ASSIGNED TASK: From the line with "gray circle: (230, 323) -> (275, 445), moved" through the line with "orange star: (209, 465) -> (245, 520), moved", repeat the entries verbatim, both end lines included, and add nothing.

Colored geometric primitive data:
★ ★ ★ ★ ★

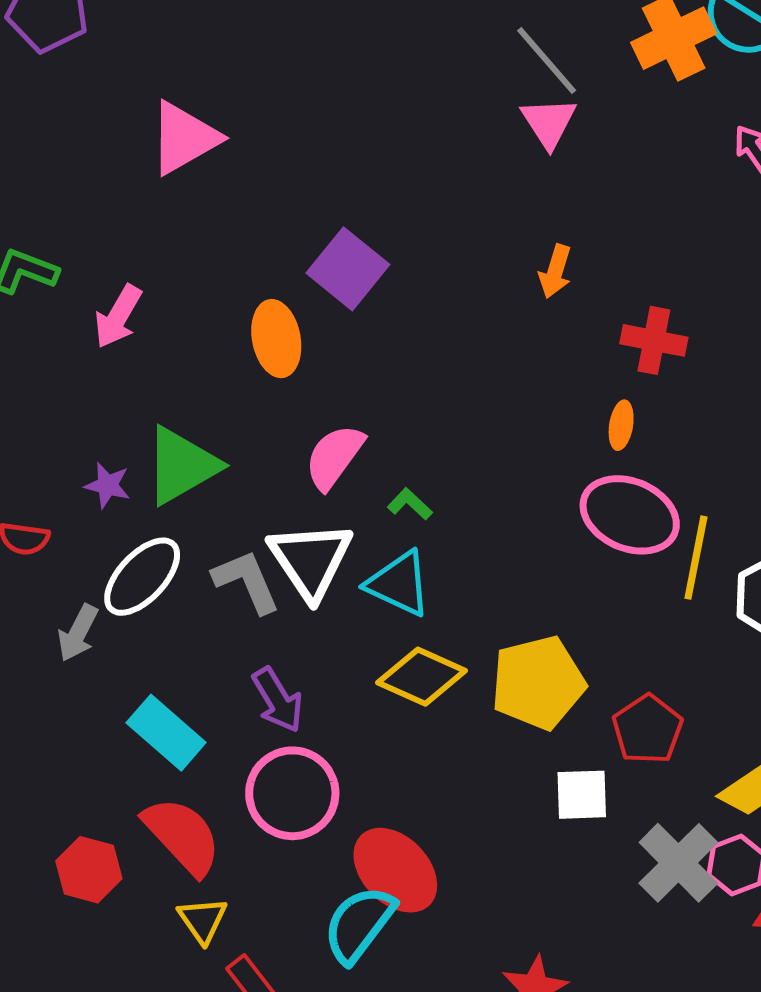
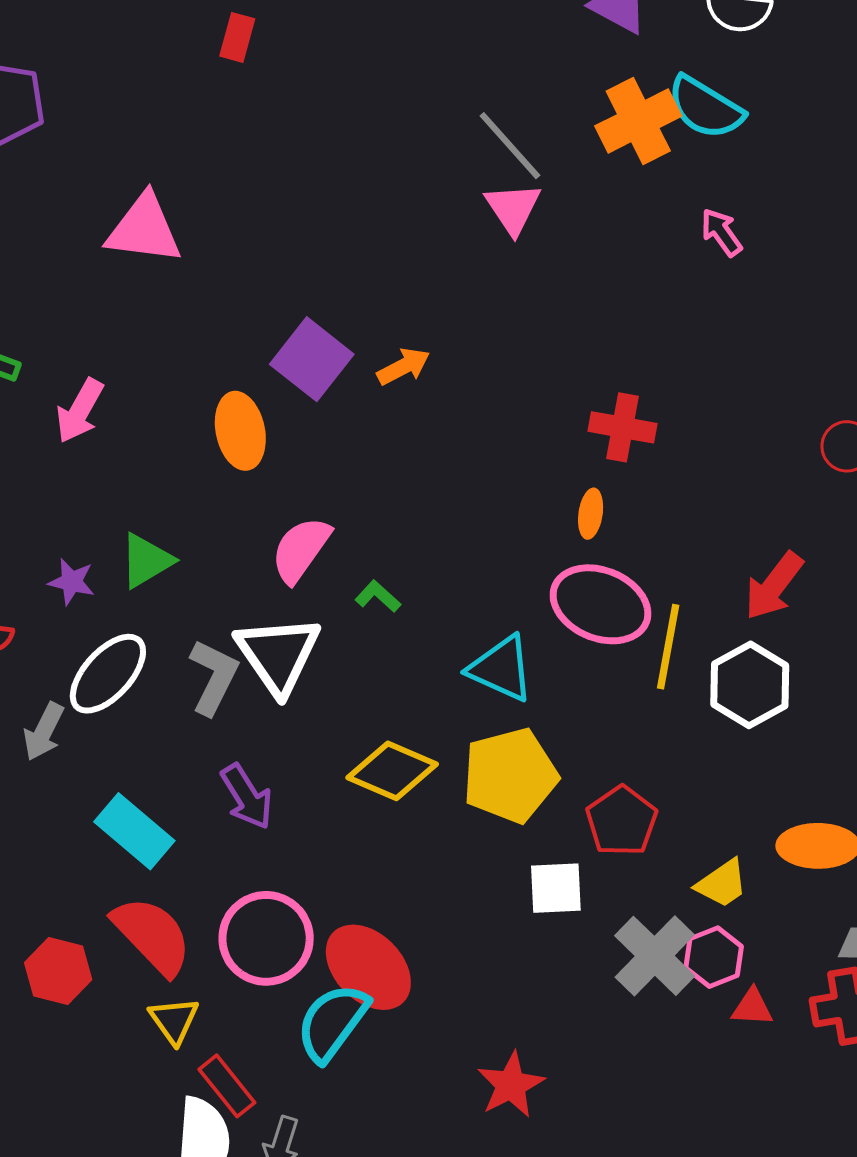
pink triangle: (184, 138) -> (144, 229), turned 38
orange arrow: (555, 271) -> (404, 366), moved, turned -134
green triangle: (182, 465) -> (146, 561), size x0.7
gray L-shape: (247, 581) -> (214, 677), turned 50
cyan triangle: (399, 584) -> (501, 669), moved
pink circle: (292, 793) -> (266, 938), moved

★ ★ ★ ★ ★

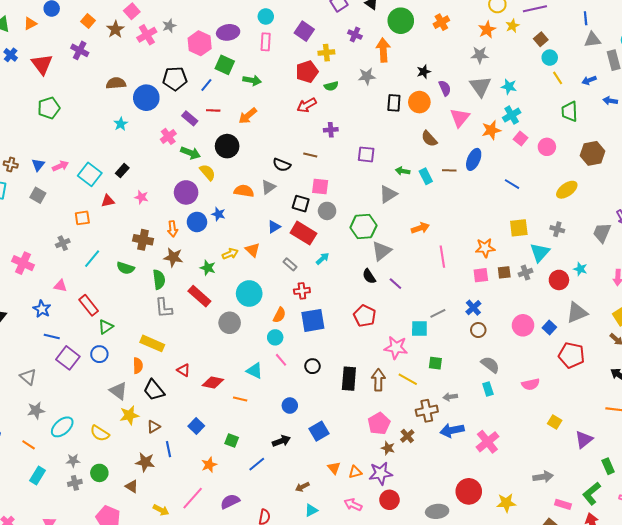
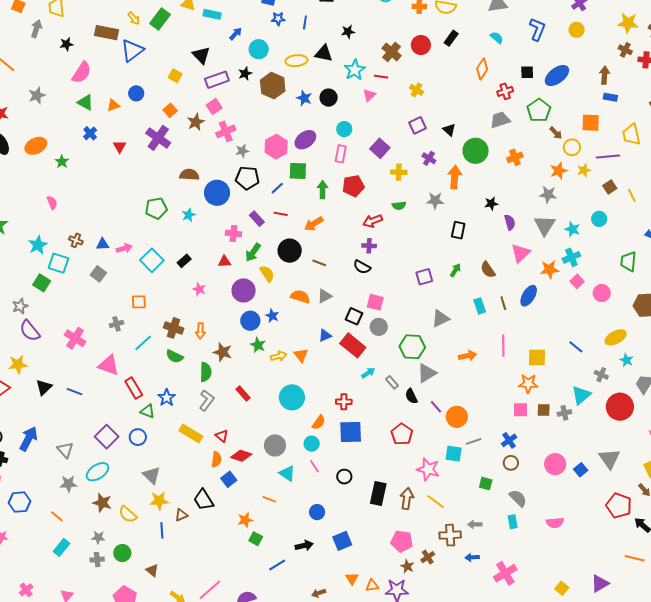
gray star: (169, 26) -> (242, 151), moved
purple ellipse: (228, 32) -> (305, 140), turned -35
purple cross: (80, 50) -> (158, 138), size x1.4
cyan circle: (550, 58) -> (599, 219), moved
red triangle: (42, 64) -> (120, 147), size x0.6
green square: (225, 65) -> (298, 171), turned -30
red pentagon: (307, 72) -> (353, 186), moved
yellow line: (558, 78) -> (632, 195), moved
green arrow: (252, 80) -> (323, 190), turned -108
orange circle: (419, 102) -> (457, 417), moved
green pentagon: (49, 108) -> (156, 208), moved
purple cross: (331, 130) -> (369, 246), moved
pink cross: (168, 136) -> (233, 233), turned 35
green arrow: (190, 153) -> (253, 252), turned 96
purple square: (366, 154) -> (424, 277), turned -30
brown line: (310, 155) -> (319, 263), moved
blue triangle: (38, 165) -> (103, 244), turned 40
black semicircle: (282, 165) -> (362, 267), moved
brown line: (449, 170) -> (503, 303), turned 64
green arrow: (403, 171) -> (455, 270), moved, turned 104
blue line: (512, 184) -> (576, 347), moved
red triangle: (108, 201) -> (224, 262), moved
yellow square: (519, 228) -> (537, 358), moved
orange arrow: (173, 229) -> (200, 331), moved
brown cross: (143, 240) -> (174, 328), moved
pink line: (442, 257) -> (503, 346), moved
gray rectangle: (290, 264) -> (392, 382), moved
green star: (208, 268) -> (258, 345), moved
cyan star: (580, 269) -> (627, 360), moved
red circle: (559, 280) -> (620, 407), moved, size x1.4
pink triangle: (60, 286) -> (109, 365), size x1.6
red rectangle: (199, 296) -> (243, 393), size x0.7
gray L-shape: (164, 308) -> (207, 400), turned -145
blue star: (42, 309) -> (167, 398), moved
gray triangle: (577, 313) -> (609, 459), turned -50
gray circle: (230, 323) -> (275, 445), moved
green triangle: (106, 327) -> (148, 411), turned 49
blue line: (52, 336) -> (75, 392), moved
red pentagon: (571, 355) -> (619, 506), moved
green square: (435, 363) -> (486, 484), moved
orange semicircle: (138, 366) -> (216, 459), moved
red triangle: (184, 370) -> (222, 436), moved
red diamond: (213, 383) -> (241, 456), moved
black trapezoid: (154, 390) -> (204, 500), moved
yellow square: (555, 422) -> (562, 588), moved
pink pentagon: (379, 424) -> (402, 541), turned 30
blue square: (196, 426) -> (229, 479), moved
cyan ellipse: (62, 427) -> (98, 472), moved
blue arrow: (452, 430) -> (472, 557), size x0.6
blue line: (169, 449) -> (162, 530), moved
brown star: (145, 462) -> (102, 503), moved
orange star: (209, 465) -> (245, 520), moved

★ ★ ★ ★ ★

REPLY TO THE EXERCISE:
gray circle: (230, 323) -> (275, 445), moved
green triangle: (106, 327) -> (148, 411), turned 49
blue line: (52, 336) -> (75, 392), moved
red pentagon: (571, 355) -> (619, 506), moved
green square: (435, 363) -> (486, 484), moved
orange semicircle: (138, 366) -> (216, 459), moved
red triangle: (184, 370) -> (222, 436), moved
red diamond: (213, 383) -> (241, 456), moved
black trapezoid: (154, 390) -> (204, 500), moved
yellow square: (555, 422) -> (562, 588), moved
pink pentagon: (379, 424) -> (402, 541), turned 30
blue square: (196, 426) -> (229, 479), moved
cyan ellipse: (62, 427) -> (98, 472), moved
blue arrow: (452, 430) -> (472, 557), size x0.6
blue line: (169, 449) -> (162, 530), moved
brown star: (145, 462) -> (102, 503), moved
orange star: (209, 465) -> (245, 520), moved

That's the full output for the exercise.